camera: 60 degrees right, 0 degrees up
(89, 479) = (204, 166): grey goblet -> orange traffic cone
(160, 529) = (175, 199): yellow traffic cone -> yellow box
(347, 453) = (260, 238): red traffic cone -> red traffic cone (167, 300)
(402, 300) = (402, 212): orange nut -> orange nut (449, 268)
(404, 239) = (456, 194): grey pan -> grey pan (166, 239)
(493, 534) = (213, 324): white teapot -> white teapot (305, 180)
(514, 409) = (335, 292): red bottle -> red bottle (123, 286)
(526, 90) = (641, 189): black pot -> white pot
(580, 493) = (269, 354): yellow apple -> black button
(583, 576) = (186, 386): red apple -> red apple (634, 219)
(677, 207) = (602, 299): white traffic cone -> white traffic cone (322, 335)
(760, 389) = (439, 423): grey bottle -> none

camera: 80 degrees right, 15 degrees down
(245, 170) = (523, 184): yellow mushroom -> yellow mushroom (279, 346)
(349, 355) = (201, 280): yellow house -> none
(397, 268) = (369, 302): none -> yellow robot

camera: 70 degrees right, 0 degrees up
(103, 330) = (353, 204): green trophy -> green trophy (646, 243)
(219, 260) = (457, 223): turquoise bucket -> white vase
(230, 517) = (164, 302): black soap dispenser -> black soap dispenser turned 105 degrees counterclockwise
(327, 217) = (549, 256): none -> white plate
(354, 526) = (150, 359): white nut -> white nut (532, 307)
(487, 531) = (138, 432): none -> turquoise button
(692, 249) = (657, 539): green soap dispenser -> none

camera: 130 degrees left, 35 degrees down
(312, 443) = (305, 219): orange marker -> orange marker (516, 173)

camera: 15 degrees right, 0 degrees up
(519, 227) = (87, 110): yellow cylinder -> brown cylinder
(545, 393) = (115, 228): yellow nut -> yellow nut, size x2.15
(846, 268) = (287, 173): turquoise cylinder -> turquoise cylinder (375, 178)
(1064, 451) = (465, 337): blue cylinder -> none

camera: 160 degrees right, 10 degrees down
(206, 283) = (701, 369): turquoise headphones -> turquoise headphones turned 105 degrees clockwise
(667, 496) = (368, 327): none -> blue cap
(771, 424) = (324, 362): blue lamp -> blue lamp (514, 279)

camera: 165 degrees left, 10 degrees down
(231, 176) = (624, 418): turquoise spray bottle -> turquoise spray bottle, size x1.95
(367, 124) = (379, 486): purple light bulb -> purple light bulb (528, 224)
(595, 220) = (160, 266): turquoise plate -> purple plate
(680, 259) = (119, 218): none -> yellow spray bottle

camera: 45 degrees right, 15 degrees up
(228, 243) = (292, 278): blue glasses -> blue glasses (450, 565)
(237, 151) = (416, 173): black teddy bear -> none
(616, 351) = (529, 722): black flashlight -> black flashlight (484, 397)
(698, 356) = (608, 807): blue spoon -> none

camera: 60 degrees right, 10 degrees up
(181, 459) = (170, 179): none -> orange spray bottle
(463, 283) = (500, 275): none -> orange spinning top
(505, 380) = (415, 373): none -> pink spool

=-=-=-=-=

*WORK REQUEST*.
In the listing above, transcribe exactly everything from the line containing "(347, 453) = (260, 238): red" down to the line containing "(219, 260) = (457, 223): turquoise", including both and nothing more.

*TASK RESULT*.
(347, 453) = (260, 238): red traffic cone -> red traffic cone (167, 300)
(402, 300) = (402, 212): orange nut -> orange nut (449, 268)
(404, 239) = (456, 194): grey pan -> grey pan (166, 239)
(493, 534) = (213, 324): white teapot -> white teapot (305, 180)
(514, 409) = (335, 292): red bottle -> red bottle (123, 286)
(526, 90) = (641, 189): black pot -> white pot
(580, 493) = (269, 354): yellow apple -> black button
(583, 576) = (186, 386): red apple -> red apple (634, 219)
(677, 207) = (602, 299): white traffic cone -> white traffic cone (322, 335)
(760, 389) = (439, 423): grey bottle -> none

camera: 80 degrees right, 15 degrees down
(245, 170) = (523, 184): yellow mushroom -> yellow mushroom (279, 346)
(349, 355) = (201, 280): yellow house -> none
(397, 268) = (369, 302): none -> yellow robot

camera: 70 degrees right, 0 degrees up
(103, 330) = (353, 204): green trophy -> green trophy (646, 243)
(219, 260) = (457, 223): turquoise bucket -> white vase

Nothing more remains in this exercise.